◆ **What the exercise asks**:
Go line by line through the data below and work out how many lines contain "FILT"; the answer is that number alone.

◆ **Source material**:

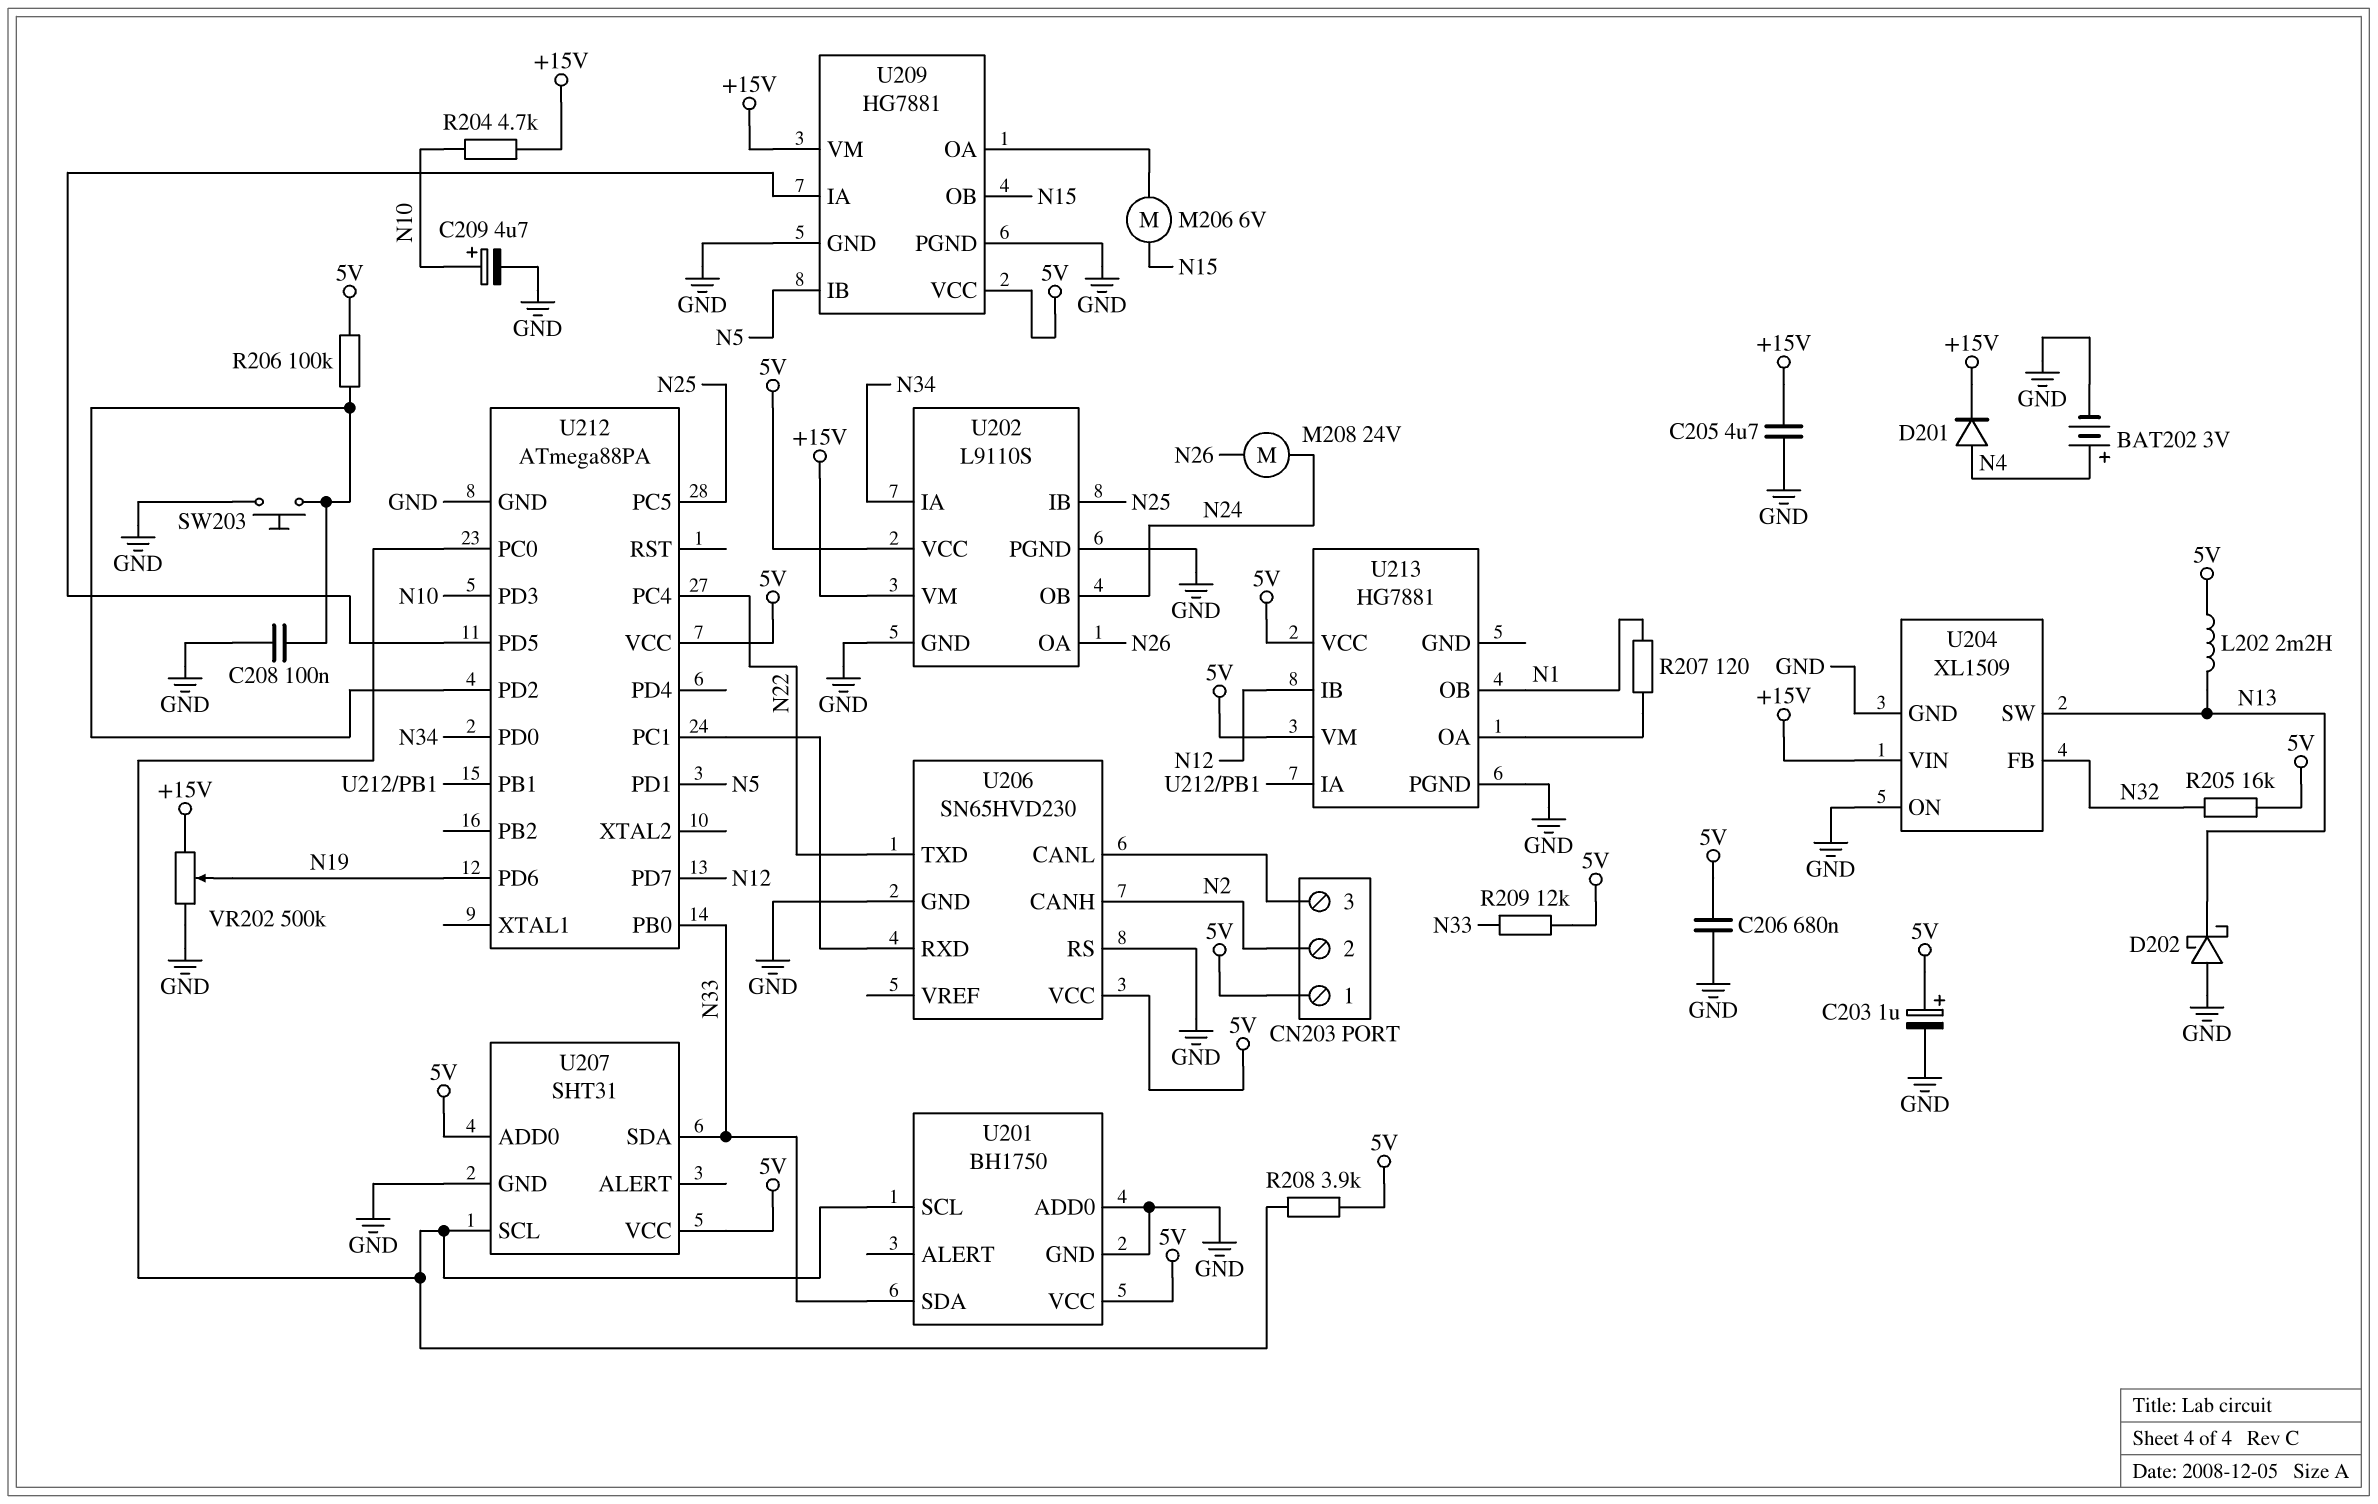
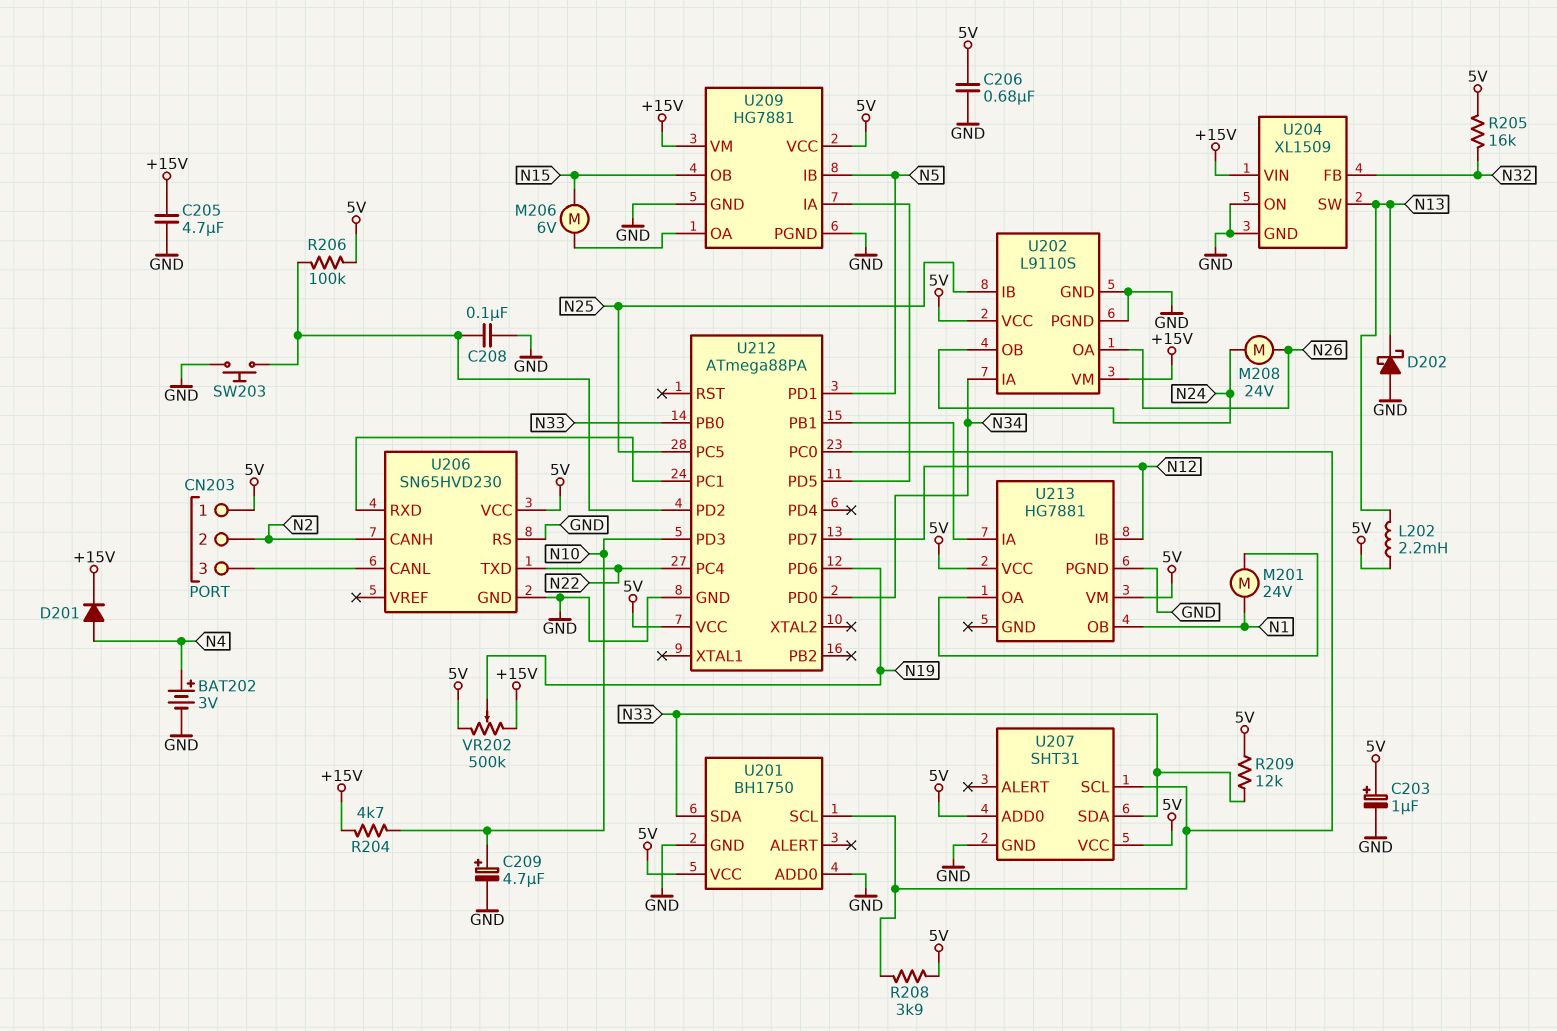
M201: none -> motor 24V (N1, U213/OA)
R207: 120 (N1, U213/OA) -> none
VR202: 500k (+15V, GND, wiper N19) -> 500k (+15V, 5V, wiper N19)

* * *

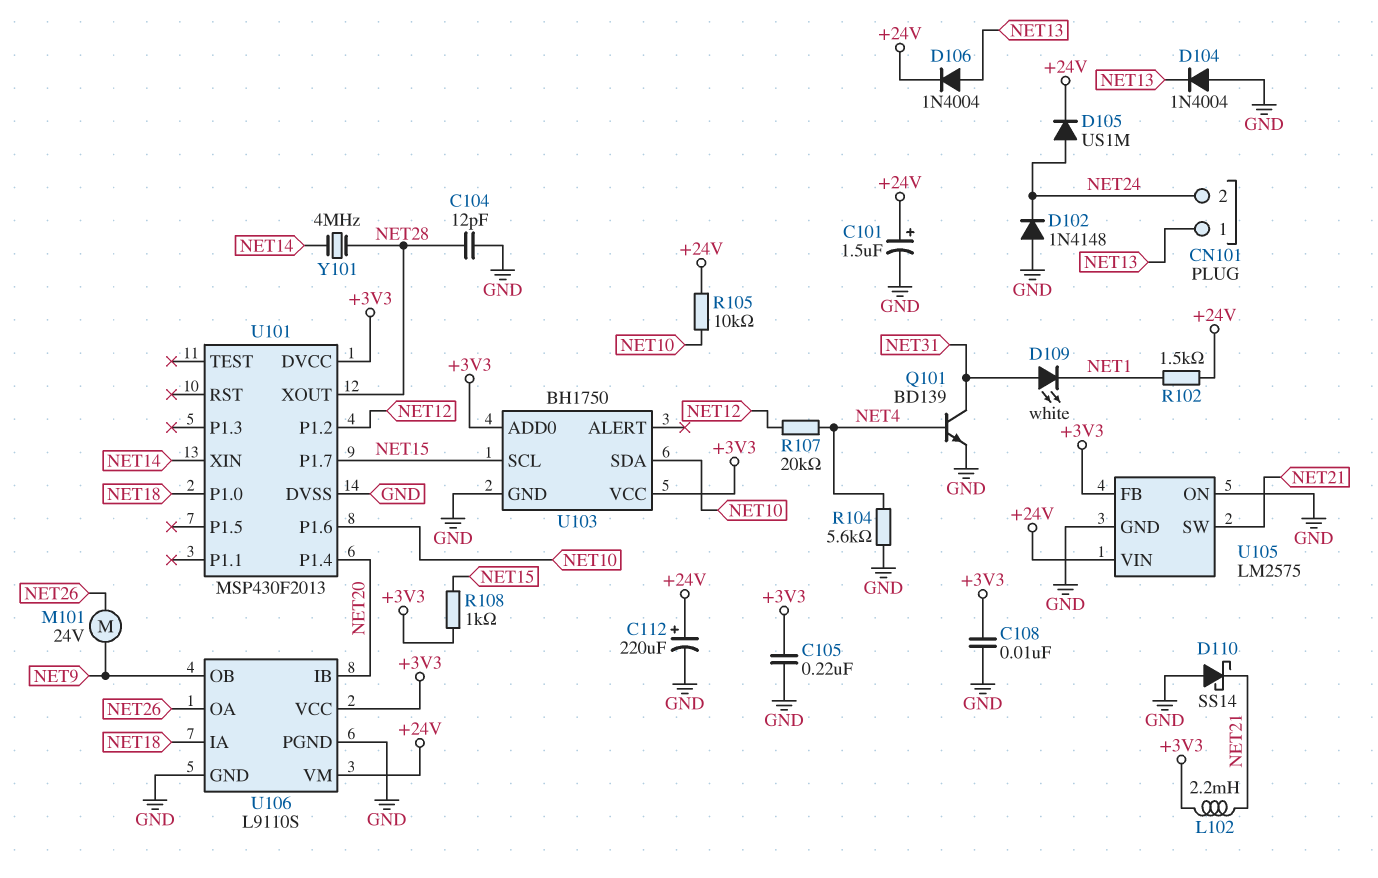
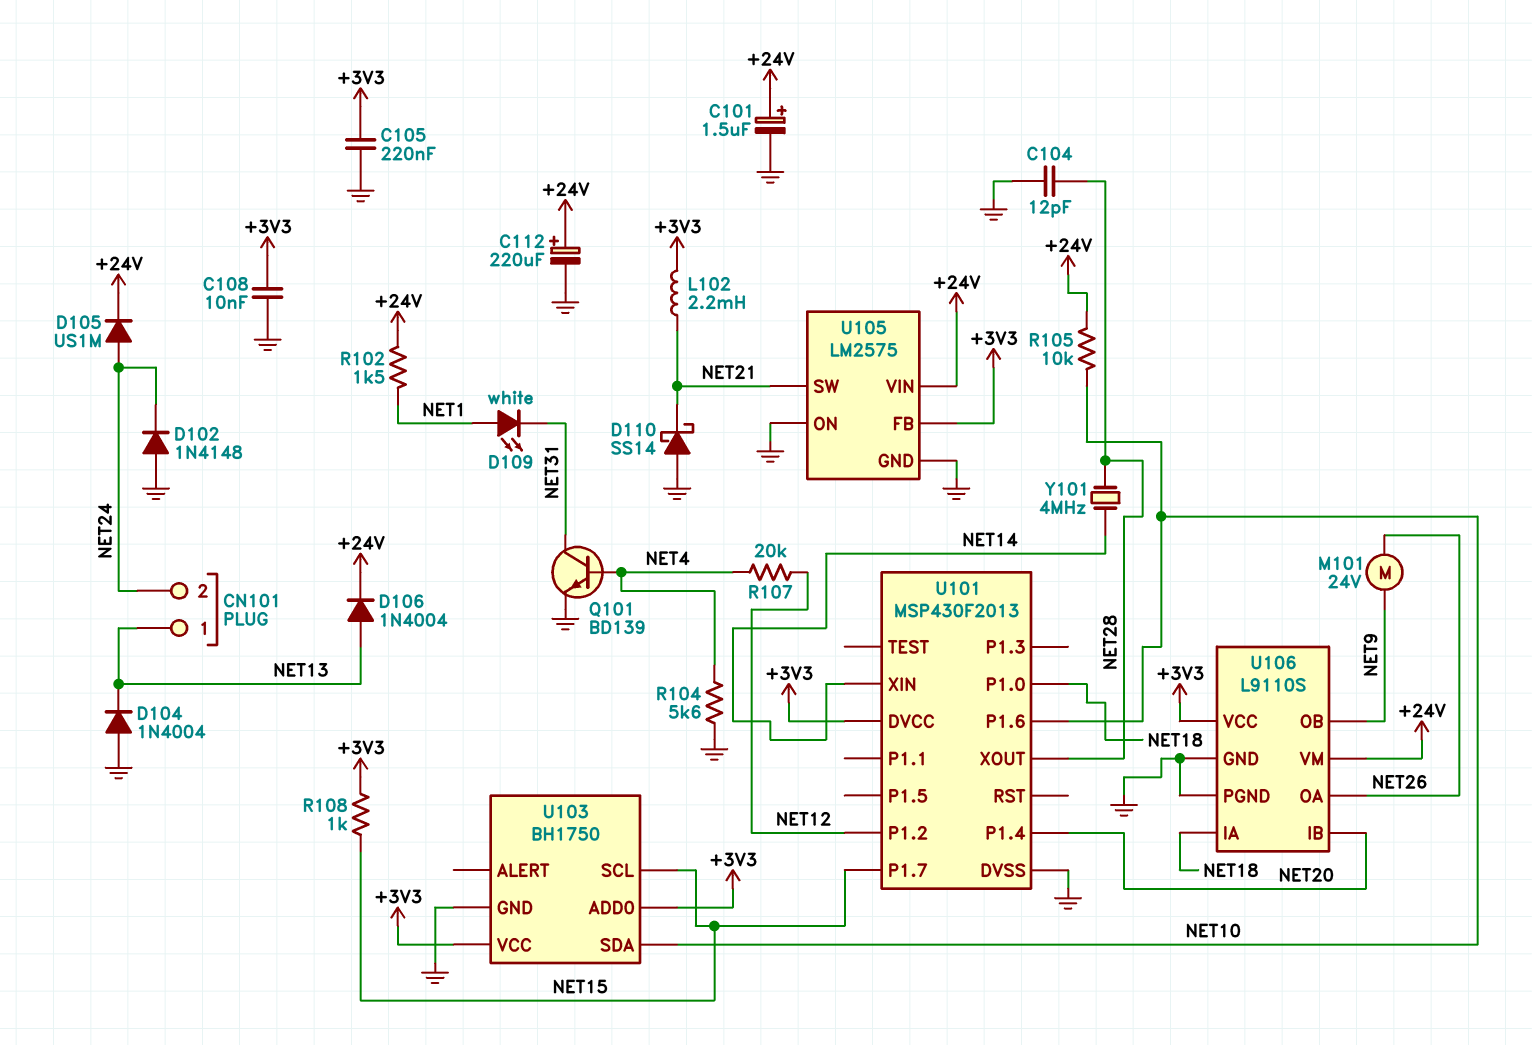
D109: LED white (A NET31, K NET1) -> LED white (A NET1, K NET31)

--

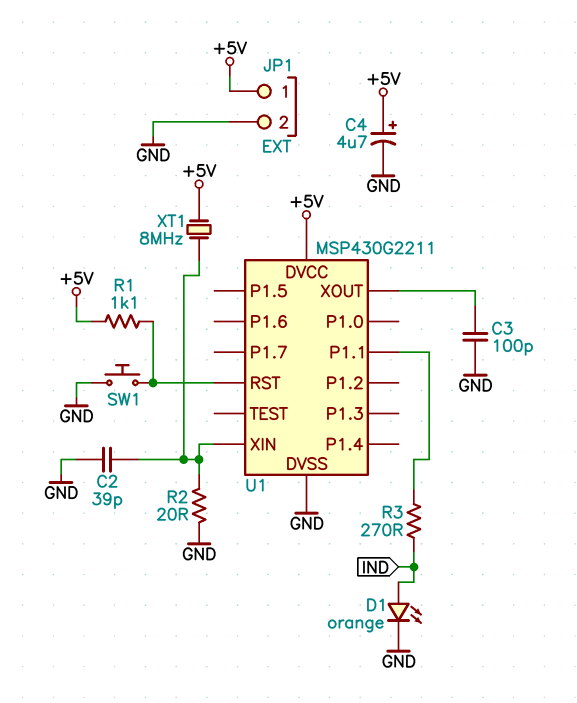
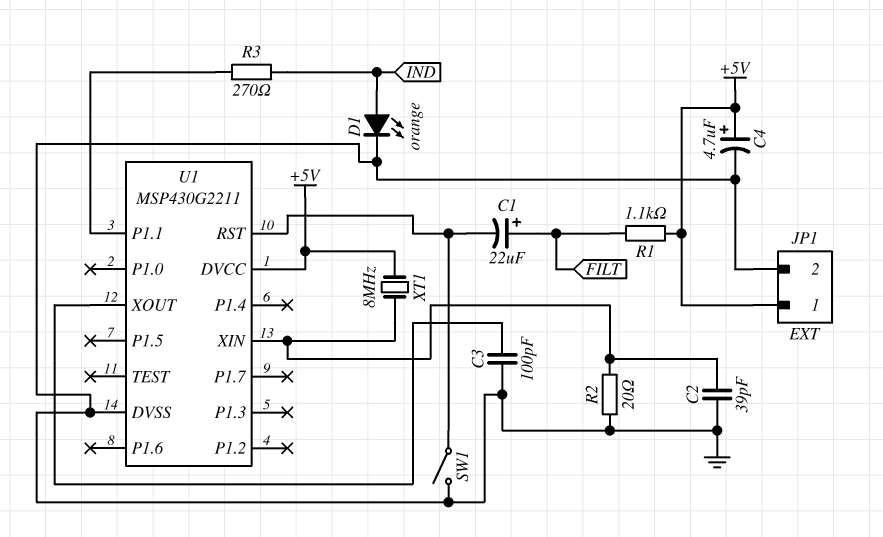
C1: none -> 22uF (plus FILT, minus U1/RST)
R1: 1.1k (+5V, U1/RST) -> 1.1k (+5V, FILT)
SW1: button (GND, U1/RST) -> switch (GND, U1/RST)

◆ **Task result**:
2